- _WHAT IS ASKED_: Copy out each line of the items below that contains the string "tuplet".

━━ RECORD SET

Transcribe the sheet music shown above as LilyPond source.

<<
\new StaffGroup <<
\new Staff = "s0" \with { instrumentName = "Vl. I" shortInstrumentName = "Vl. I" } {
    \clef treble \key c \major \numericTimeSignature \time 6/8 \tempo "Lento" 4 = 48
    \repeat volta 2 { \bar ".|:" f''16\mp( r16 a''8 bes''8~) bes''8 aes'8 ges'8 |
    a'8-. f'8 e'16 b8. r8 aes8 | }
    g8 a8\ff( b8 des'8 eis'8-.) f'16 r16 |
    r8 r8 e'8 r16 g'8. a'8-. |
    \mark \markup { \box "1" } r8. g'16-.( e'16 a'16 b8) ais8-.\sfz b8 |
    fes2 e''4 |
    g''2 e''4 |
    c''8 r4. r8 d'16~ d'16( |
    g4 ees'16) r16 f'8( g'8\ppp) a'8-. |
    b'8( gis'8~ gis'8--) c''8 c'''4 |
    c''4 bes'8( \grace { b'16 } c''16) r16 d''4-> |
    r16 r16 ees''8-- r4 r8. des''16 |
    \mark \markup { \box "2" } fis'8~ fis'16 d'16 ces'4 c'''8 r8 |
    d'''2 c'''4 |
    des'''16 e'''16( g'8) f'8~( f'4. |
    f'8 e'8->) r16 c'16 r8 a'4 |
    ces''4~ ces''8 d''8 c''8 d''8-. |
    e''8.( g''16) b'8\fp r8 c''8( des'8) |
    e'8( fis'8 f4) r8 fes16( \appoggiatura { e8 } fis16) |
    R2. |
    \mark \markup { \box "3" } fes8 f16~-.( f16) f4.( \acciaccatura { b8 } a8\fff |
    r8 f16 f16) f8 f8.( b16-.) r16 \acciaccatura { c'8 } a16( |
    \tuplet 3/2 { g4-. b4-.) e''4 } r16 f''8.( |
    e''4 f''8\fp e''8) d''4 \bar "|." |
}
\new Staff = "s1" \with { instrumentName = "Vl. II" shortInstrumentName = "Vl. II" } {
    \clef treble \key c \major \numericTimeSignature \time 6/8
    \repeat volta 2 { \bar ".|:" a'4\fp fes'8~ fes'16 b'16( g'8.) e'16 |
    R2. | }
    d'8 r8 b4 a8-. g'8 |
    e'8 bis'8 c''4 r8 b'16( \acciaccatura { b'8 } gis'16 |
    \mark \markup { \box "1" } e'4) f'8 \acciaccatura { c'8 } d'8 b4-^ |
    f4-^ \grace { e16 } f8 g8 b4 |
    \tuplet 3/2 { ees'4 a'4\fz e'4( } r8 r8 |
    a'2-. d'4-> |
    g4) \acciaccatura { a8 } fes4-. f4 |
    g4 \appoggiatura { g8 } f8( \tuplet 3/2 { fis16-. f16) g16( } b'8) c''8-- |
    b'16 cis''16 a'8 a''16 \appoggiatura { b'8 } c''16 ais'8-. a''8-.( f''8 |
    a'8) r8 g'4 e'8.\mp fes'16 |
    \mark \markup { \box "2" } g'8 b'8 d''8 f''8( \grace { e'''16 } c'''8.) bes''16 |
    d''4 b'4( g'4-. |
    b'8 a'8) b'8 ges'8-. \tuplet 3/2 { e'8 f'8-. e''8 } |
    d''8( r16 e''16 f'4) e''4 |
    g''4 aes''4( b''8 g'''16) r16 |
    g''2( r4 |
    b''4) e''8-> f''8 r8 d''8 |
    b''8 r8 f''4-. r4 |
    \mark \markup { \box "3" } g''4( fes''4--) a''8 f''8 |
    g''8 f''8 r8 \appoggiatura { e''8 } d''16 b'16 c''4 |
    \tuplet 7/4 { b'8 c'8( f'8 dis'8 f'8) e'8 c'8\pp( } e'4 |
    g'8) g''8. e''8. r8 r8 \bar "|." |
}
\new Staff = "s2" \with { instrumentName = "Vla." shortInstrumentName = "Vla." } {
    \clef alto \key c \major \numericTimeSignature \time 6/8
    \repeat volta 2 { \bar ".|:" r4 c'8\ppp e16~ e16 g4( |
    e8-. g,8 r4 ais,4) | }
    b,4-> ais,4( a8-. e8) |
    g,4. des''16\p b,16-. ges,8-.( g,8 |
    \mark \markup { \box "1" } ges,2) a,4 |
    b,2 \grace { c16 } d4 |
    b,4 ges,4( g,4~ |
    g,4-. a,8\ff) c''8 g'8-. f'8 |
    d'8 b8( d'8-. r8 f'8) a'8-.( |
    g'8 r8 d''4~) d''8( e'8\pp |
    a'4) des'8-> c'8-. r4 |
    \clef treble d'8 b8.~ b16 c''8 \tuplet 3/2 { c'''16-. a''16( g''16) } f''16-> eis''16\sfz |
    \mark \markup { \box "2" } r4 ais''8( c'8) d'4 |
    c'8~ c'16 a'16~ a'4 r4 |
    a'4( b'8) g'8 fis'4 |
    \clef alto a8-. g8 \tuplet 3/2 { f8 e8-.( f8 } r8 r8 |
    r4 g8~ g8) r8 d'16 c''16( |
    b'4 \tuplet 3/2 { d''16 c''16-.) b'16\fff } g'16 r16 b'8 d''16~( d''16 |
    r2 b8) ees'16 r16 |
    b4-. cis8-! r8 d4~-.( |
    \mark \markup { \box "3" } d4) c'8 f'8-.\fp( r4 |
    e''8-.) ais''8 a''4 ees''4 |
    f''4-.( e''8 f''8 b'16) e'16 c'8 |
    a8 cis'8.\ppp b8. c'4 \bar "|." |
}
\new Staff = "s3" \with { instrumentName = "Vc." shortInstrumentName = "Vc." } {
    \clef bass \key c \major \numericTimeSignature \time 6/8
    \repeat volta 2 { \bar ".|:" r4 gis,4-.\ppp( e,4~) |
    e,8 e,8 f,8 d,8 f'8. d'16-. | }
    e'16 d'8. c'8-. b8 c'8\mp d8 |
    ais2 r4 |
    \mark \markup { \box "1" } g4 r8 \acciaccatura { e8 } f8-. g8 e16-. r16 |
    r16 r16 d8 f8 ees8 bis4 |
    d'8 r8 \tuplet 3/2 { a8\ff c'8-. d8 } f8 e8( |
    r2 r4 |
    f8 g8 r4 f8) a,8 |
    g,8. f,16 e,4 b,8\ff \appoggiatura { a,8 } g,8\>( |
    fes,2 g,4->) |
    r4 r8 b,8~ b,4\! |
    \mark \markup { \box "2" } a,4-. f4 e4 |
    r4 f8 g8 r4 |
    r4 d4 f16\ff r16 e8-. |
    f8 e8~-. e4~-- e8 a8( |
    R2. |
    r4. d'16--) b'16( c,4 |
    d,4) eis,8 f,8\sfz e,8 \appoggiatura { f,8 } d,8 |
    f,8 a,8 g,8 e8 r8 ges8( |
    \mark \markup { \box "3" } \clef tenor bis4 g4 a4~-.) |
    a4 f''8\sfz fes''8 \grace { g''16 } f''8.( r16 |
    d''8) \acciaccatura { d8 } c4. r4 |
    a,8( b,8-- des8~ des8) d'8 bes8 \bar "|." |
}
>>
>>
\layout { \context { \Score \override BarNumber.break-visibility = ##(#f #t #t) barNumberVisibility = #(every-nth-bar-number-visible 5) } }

━━━━

- _THE REPLY_:
    \tuplet 3/2 { g4-. b4-.) e''4 } r16 f''8.( |
    \tuplet 3/2 { ees'4 a'4\fz e'4( } r8 r8 |
    g4 \appoggiatura { g8 } f8( \tuplet 3/2 { fis16-. f16) g16( } b'8) c''8-- |
    b'8 a'8) b'8 ges'8-. \tuplet 3/2 { e'8 f'8-. e''8 } |
    \tuplet 7/4 { b'8 c'8( f'8 dis'8 f'8) e'8 c'8\pp( } e'4 |
    \clef treble d'8 b8.~ b16 c''8 \tuplet 3/2 { c'''16-. a''16( g''16) } f''16-> eis''16\sfz |
    \clef alto a8-. g8 \tuplet 3/2 { f8 e8-.( f8 } r8 r8 |
    b'4 \tuplet 3/2 { d''16 c''16-.) b'16\fff } g'16 r16 b'8 d''16~( d''16 |
    d'8 r8 \tuplet 3/2 { a8\ff c'8-. d8 } f8 e8( |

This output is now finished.